__Exercise brief__
Go line by line through the data below, counting each one that has "diamond", and give the final count only.

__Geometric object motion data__

-- -- --

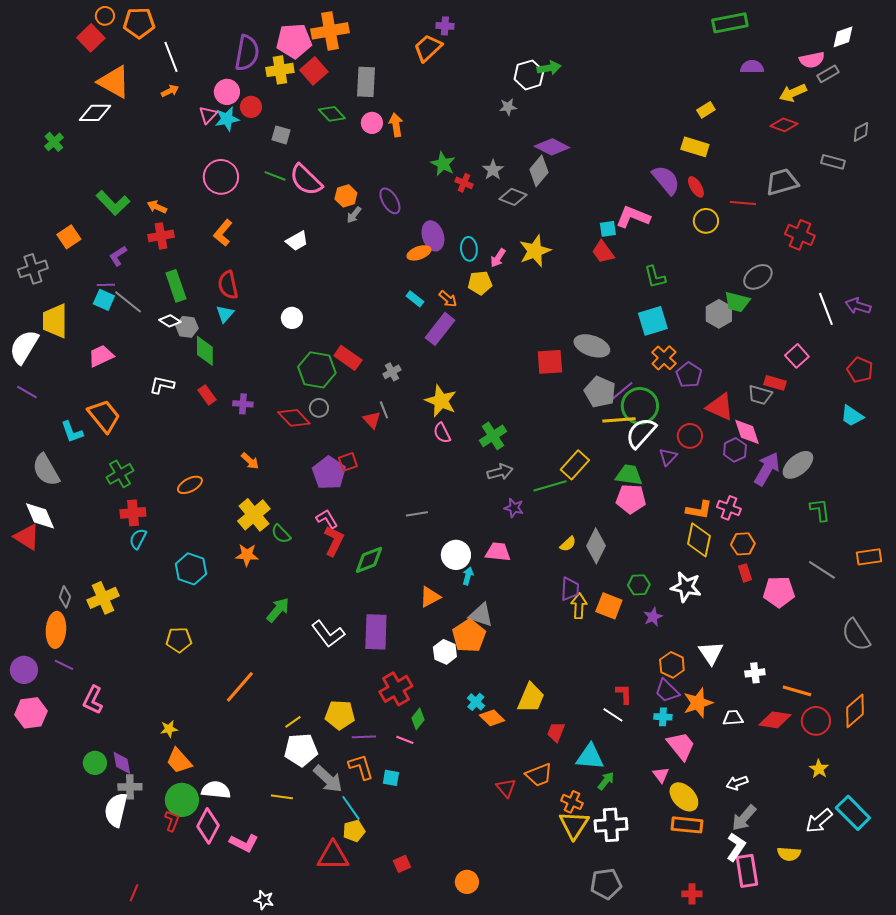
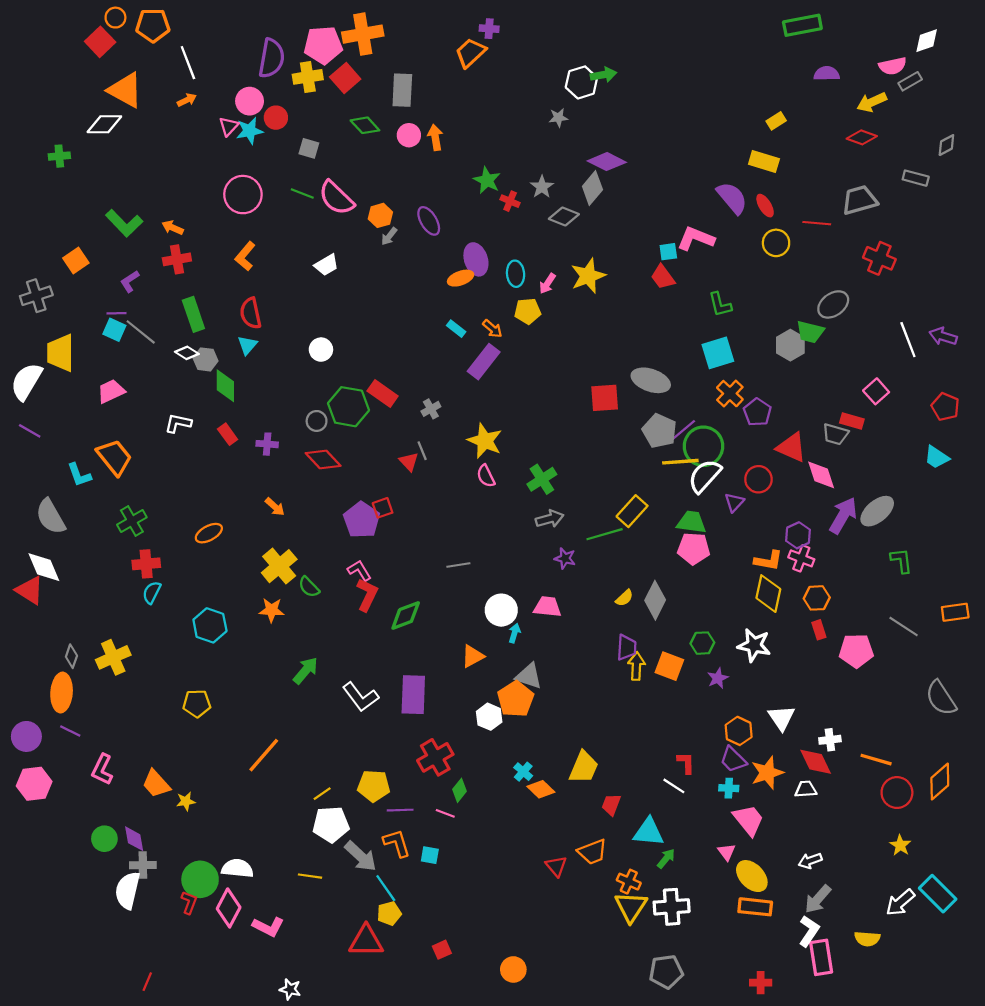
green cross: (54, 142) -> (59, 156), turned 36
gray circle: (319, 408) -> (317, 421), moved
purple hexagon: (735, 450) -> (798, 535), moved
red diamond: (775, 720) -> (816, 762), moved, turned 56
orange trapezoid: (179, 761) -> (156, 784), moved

-- -- --

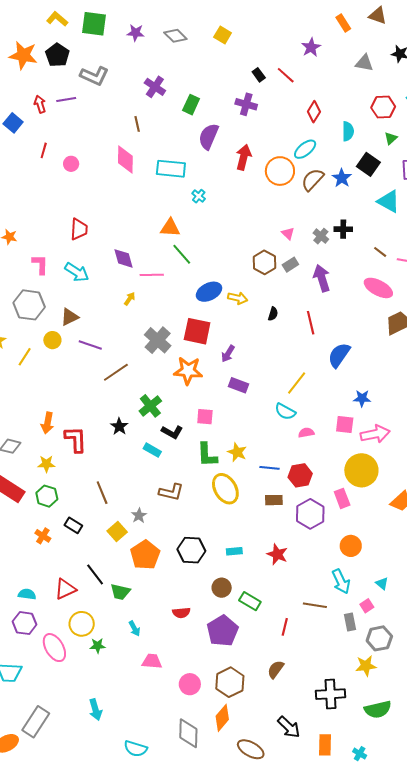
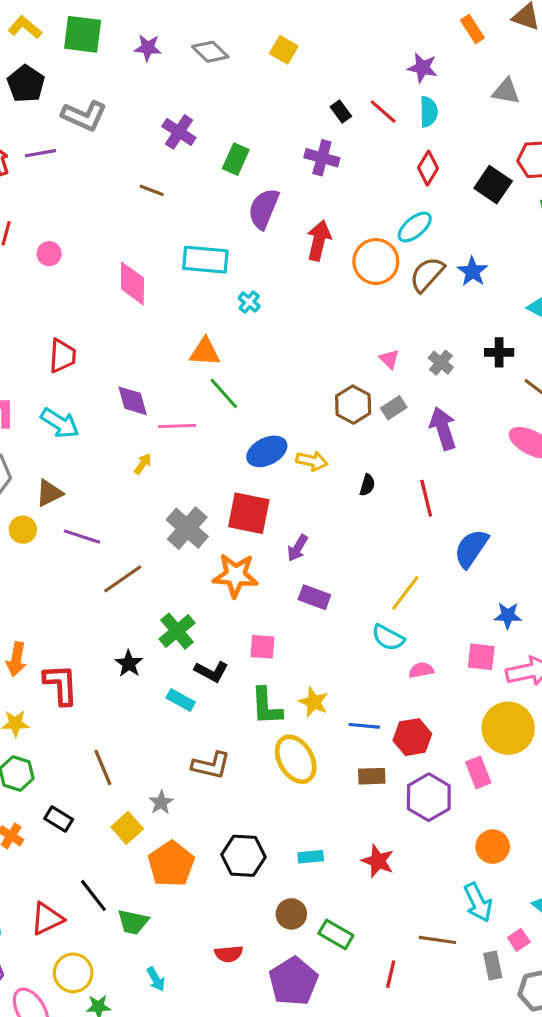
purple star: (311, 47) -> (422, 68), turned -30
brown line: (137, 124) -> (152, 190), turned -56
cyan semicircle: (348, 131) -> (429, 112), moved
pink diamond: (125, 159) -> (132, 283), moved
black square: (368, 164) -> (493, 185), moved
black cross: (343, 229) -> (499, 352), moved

-- -- --

__Response box__
2